§ **Task goal**
Output all entries precisely and leave out the pictures.

§ **Available data**
= Beginning of Section =

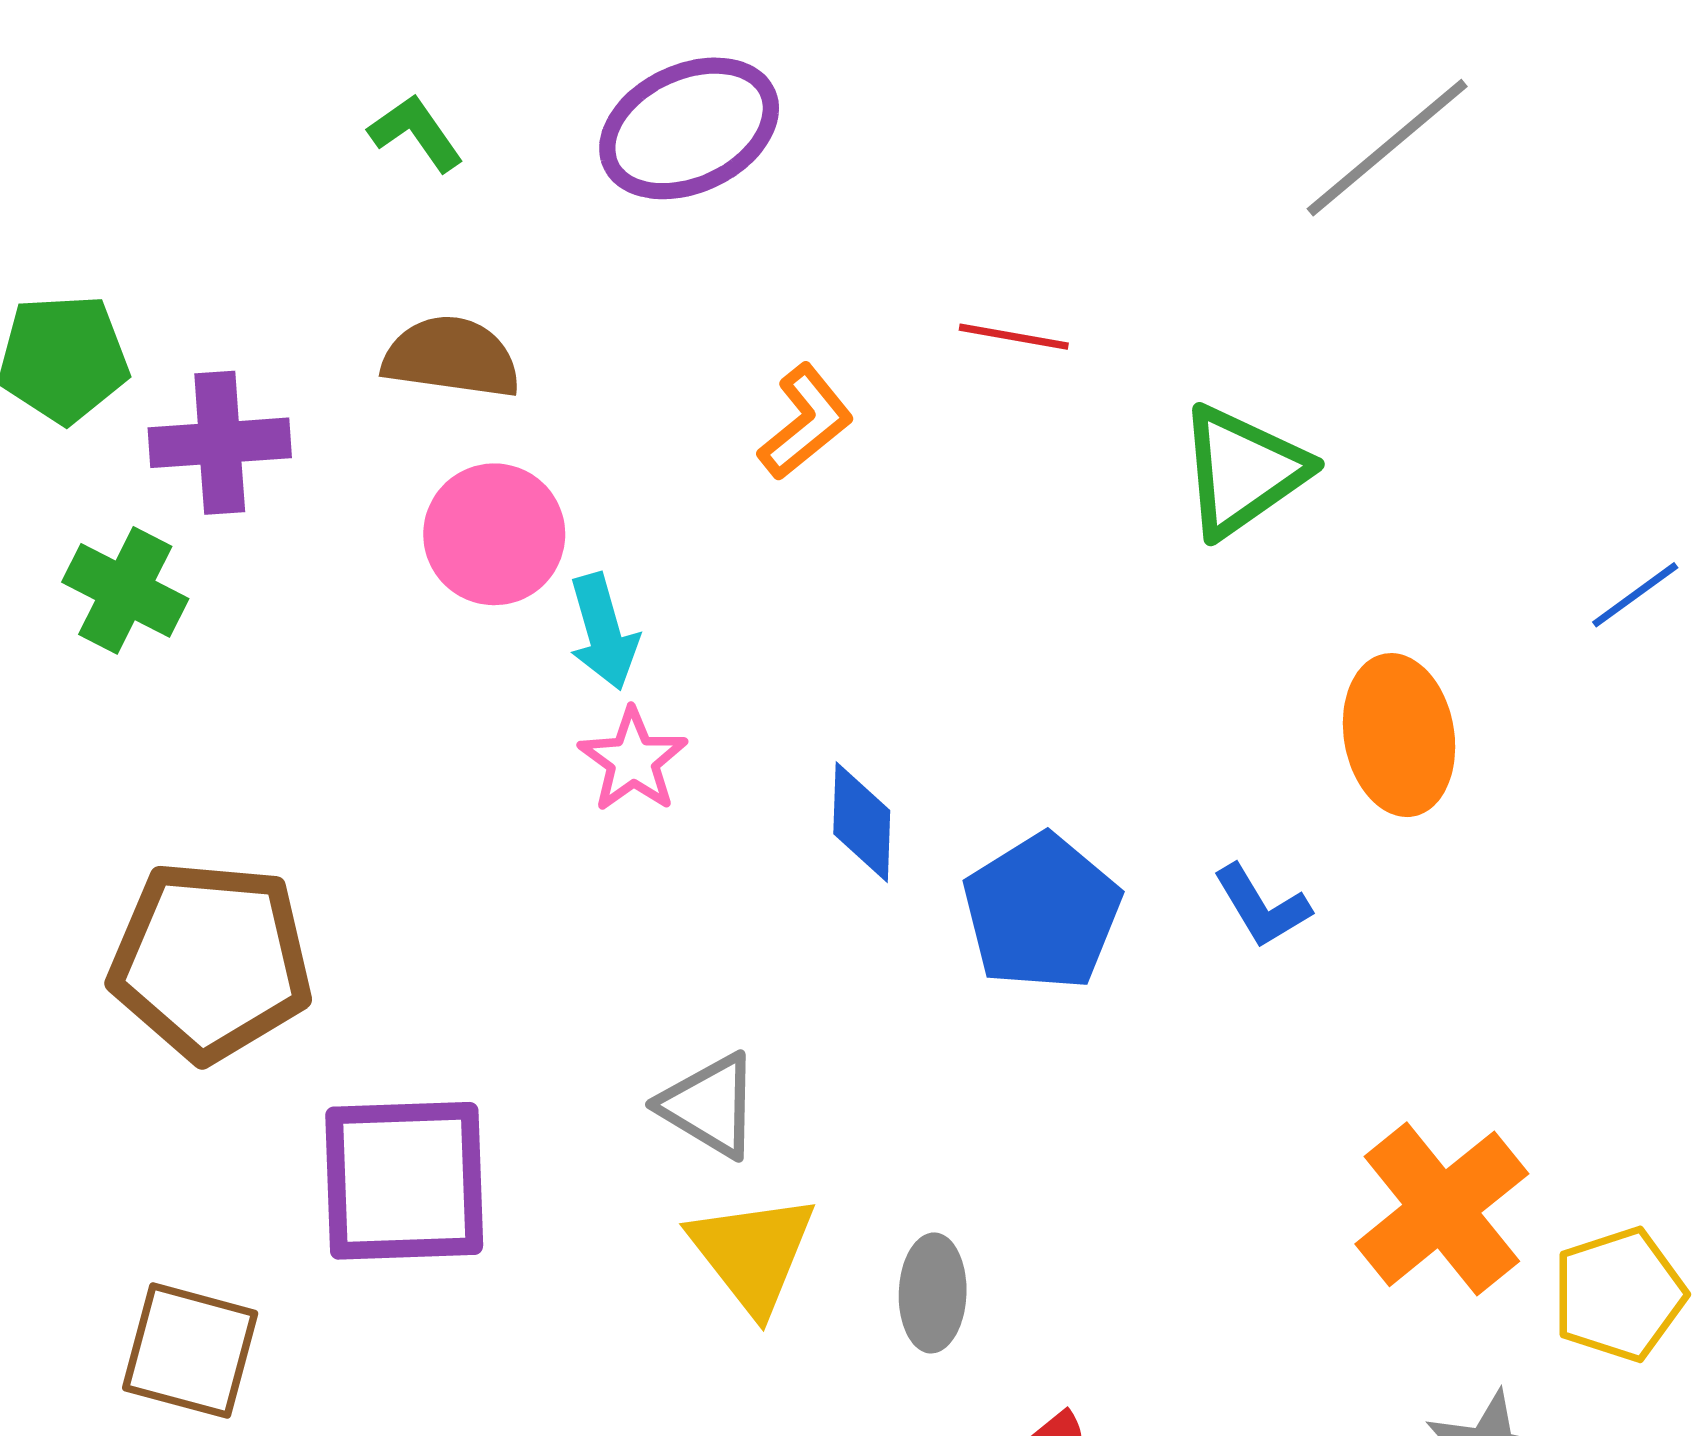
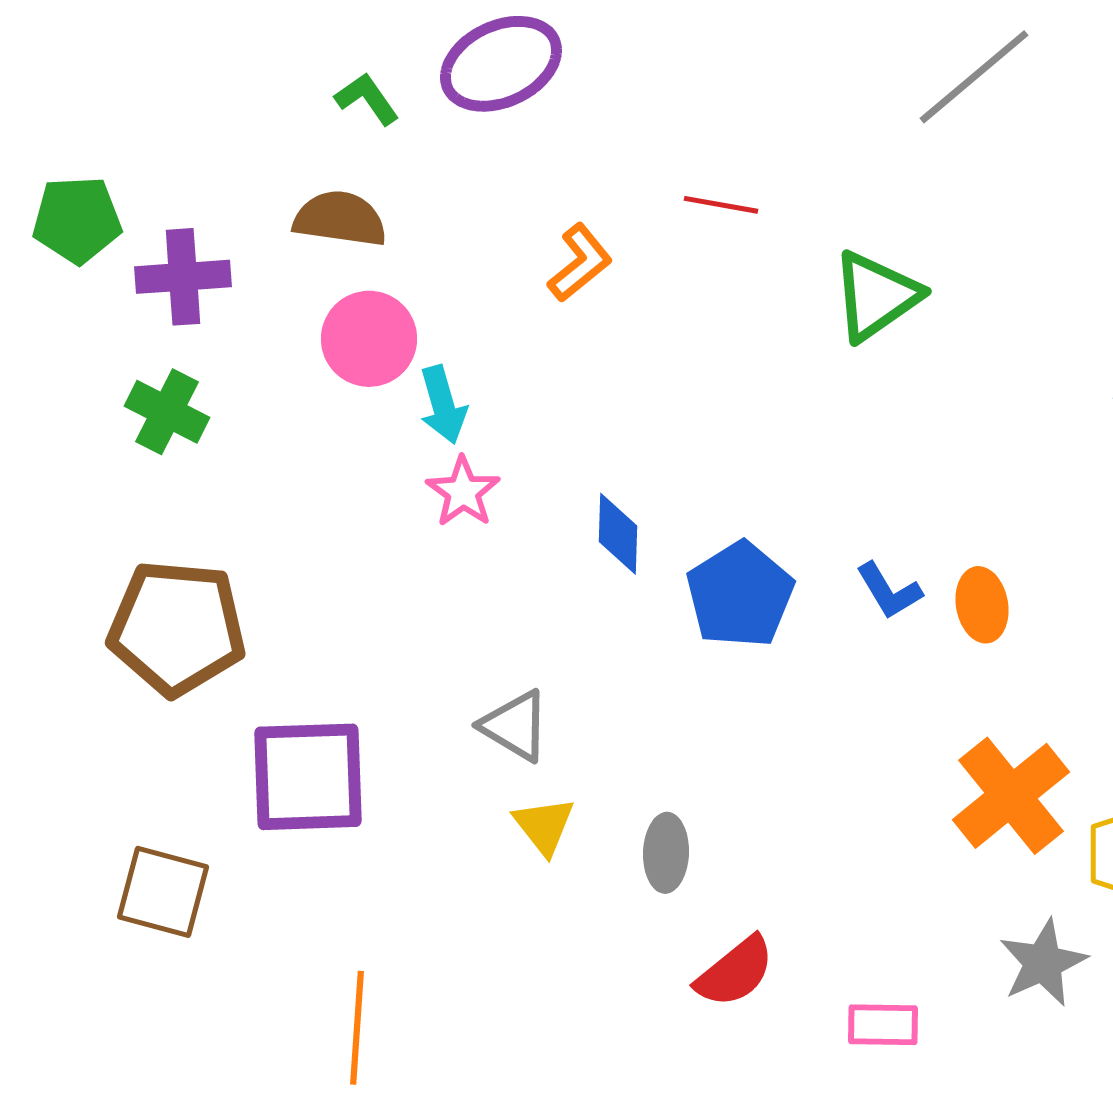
green L-shape: (416, 133) -> (367, 99), moved
green cross: (125, 590) -> (167, 412), moved
orange ellipse: (1399, 735) -> (982, 605), moved, size x0.7
yellow triangle: (753, 1253) -> (544, 826), size x0.7

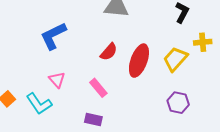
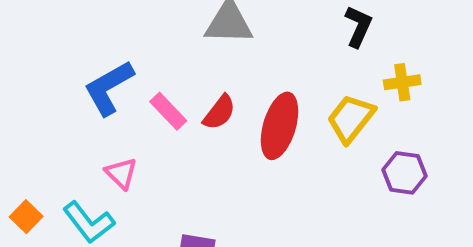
pink rectangle: (98, 88) -> (168, 111), moved
purple hexagon: (178, 103) -> (405, 173), moved

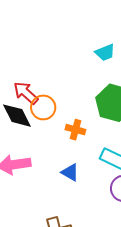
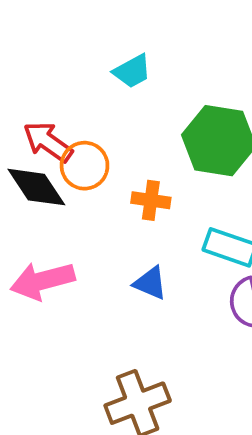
cyan trapezoid: (105, 53) -> (132, 71), moved

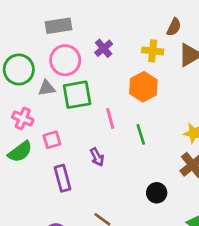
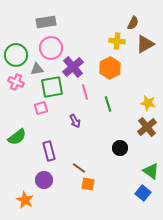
purple cross: (104, 48) -> (73, 67), moved, size x1.5
green square: (77, 95) -> (52, 87), moved
pink cross: (23, 119) -> (16, 82), moved
green semicircle: (20, 152) -> (17, 137), moved
purple rectangle: (63, 178) -> (49, 151), moved

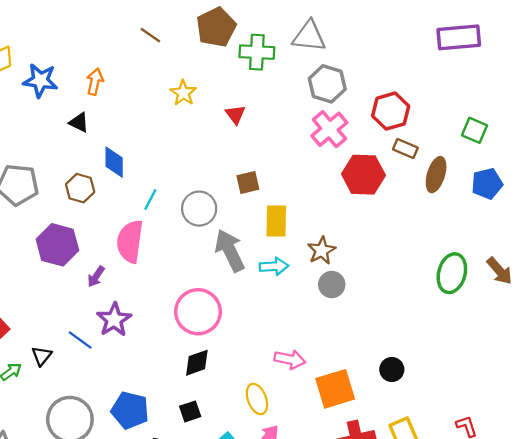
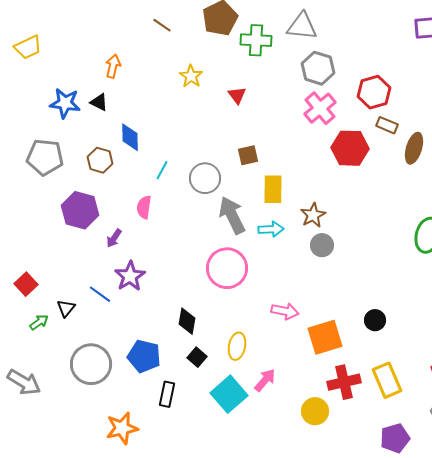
blue star: (40, 80) -> (65, 103), moved
pink semicircle: (130, 241) -> (144, 207), size x0.6
pink circle: (198, 312) -> (227, 268), moved
black diamond: (197, 363) -> (187, 321), moved, turned -60
yellow ellipse: (257, 399) -> (237, 346), moved, turned 32
black square: (190, 411) -> (197, 357), turned -30

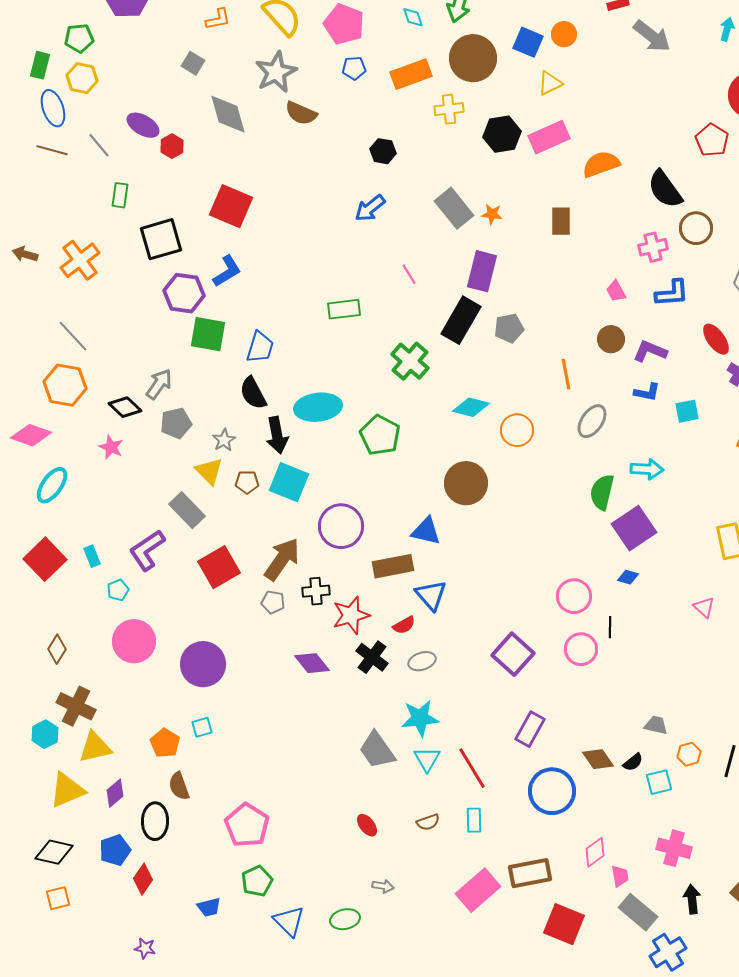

= End of Section =

§ **Exercise response**
green L-shape: (416, 133) -> (367, 99), moved
green cross: (125, 590) -> (167, 412), moved
orange ellipse: (1399, 735) -> (982, 605), moved, size x0.7
yellow triangle: (753, 1253) -> (544, 826), size x0.7

pink rectangle: (98, 88) -> (168, 111), moved
purple hexagon: (178, 103) -> (405, 173), moved

cyan trapezoid: (105, 53) -> (132, 71), moved

purple cross: (104, 48) -> (73, 67), moved, size x1.5
green square: (77, 95) -> (52, 87), moved
pink cross: (23, 119) -> (16, 82), moved
green semicircle: (20, 152) -> (17, 137), moved
purple rectangle: (63, 178) -> (49, 151), moved

blue star: (40, 80) -> (65, 103), moved
pink semicircle: (130, 241) -> (144, 207), size x0.6
pink circle: (198, 312) -> (227, 268), moved
black diamond: (197, 363) -> (187, 321), moved, turned -60
yellow ellipse: (257, 399) -> (237, 346), moved, turned 32
black square: (190, 411) -> (197, 357), turned -30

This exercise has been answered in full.